::: Data

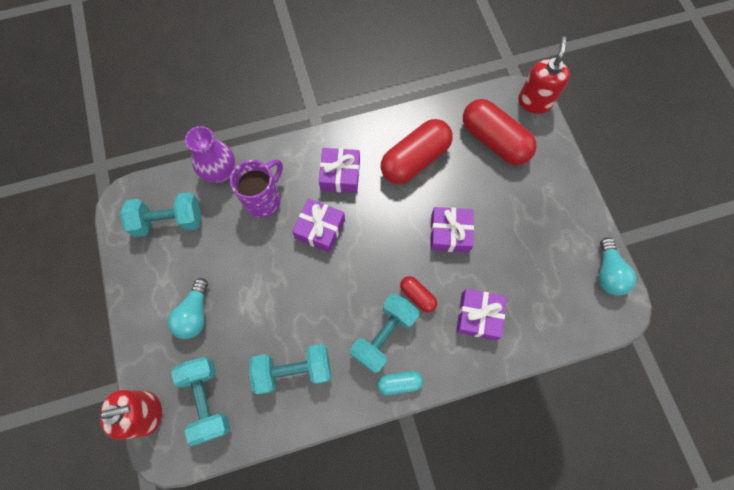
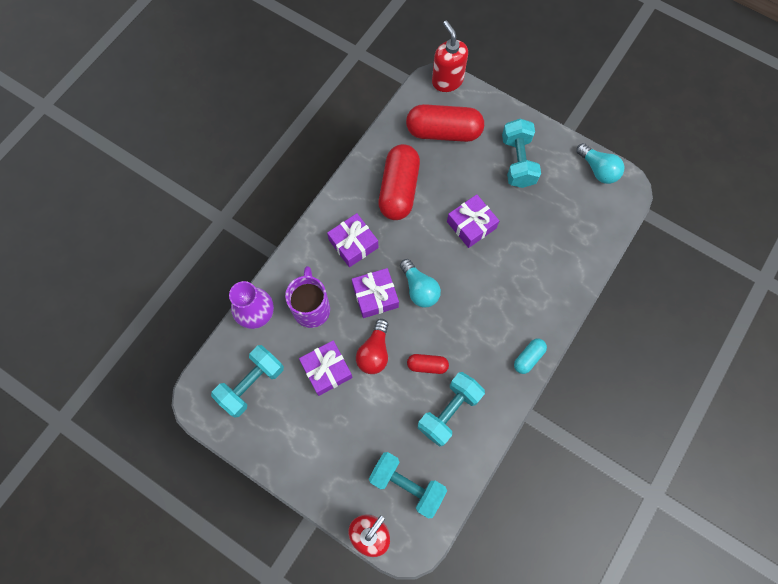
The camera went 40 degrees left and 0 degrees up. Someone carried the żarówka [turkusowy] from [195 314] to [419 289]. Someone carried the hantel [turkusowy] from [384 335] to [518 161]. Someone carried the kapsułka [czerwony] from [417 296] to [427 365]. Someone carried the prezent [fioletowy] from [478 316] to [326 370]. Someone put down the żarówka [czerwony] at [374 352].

::::::
::: Data

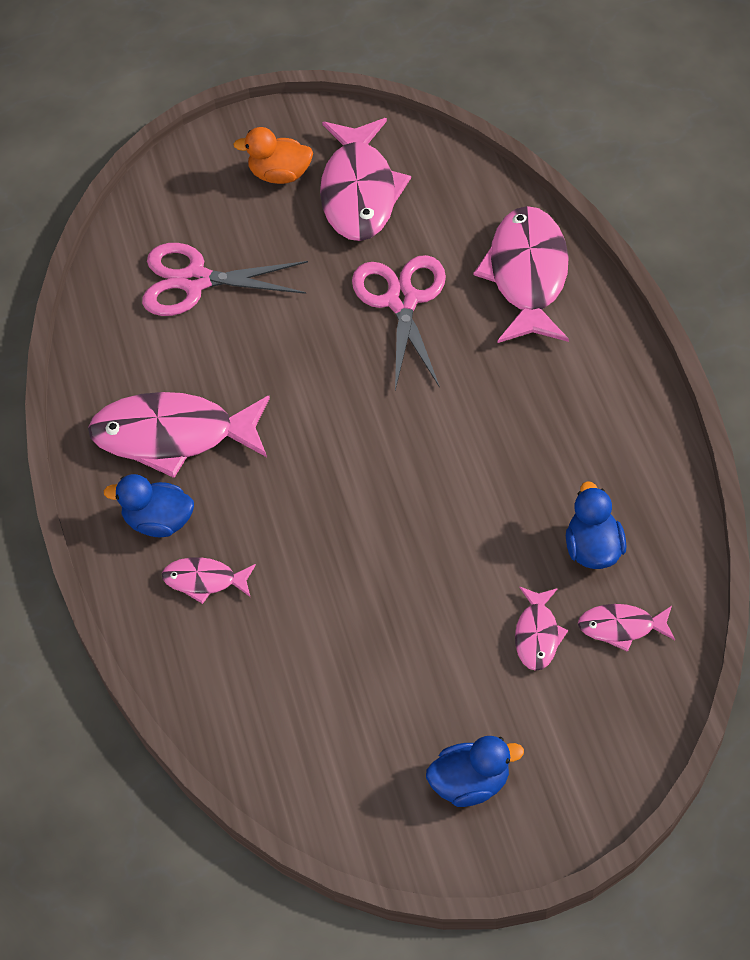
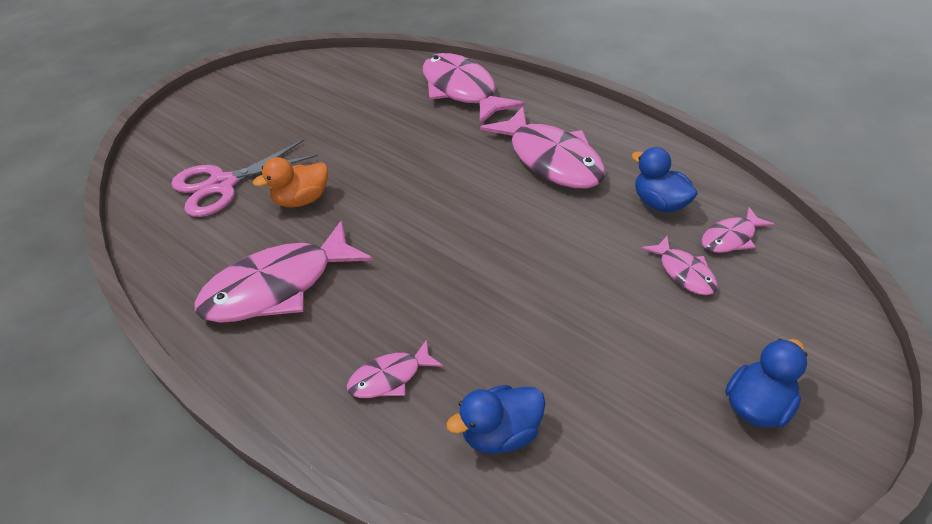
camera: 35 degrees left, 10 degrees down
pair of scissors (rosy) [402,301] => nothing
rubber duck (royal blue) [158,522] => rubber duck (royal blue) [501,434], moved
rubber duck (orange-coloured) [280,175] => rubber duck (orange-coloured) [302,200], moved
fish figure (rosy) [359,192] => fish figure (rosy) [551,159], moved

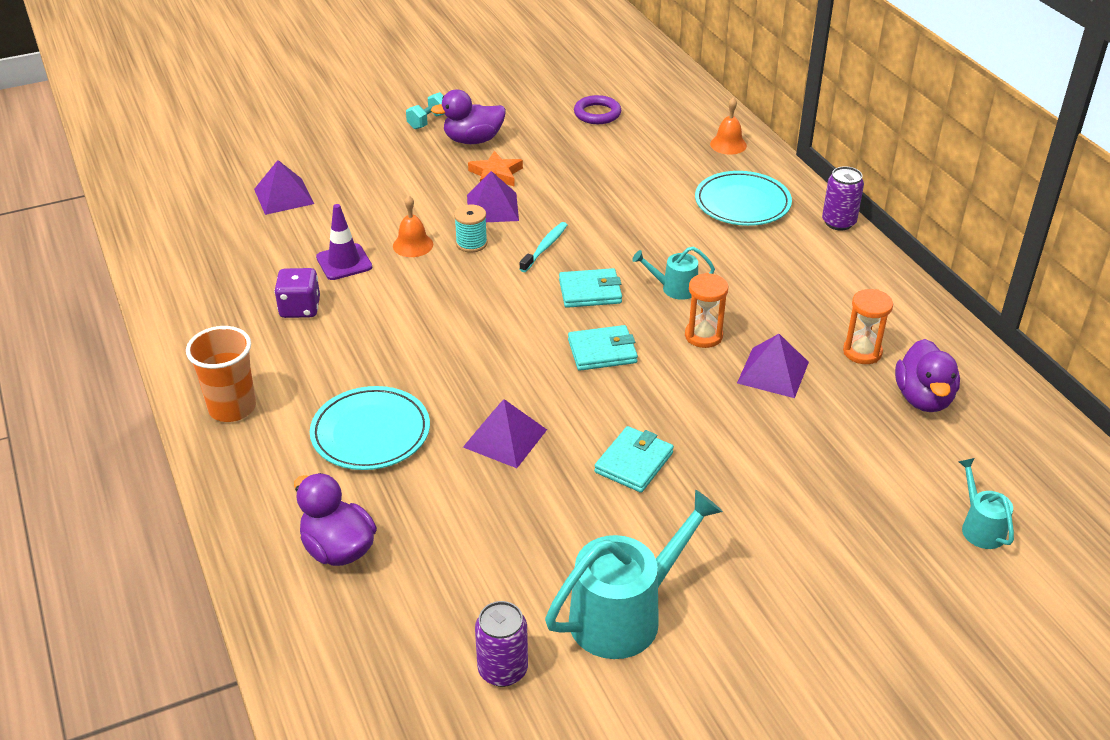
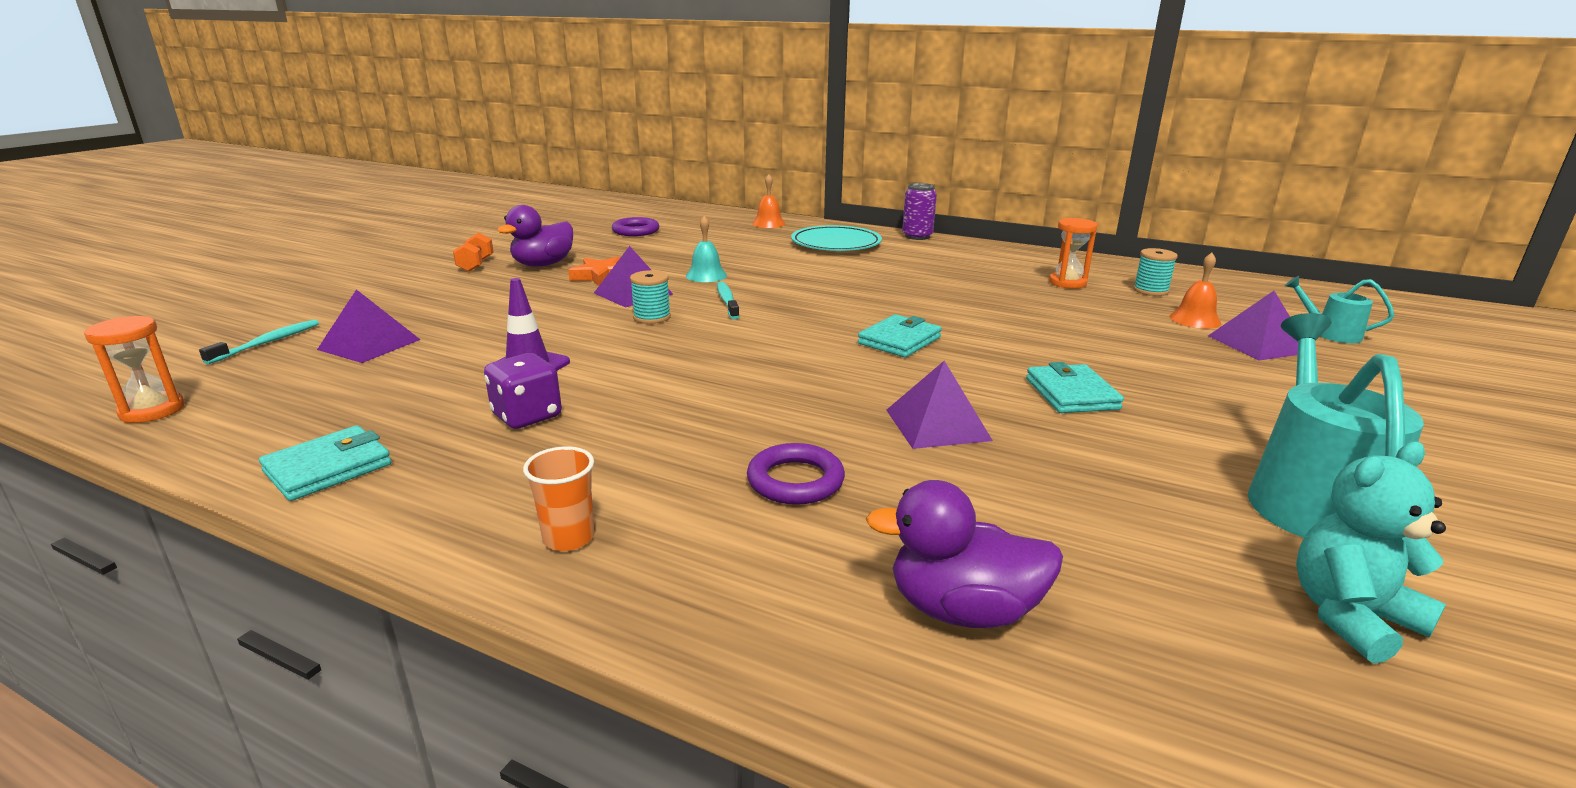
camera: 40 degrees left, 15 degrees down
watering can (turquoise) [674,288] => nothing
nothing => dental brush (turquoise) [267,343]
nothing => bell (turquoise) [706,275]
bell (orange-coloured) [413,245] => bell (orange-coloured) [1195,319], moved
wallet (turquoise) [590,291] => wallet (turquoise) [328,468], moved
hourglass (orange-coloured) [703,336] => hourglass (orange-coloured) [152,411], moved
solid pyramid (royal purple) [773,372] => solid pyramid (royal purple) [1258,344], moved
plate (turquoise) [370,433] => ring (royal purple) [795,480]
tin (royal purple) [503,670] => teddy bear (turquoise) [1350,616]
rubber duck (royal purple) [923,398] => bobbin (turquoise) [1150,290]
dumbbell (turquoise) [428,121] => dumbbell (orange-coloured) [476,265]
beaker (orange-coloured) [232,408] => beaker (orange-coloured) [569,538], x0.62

::::::

**Problem to work on**. Please give an exact copy of the entries above, from the line with "rubber duck (royal blue) [158,522]" down to the line with "rubber duck (orange-coloured) [280,175]", inclusive, and nothing else.

**Result of the task**.
rubber duck (royal blue) [158,522] => rubber duck (royal blue) [501,434], moved
rubber duck (orange-coloured) [280,175] => rubber duck (orange-coloured) [302,200], moved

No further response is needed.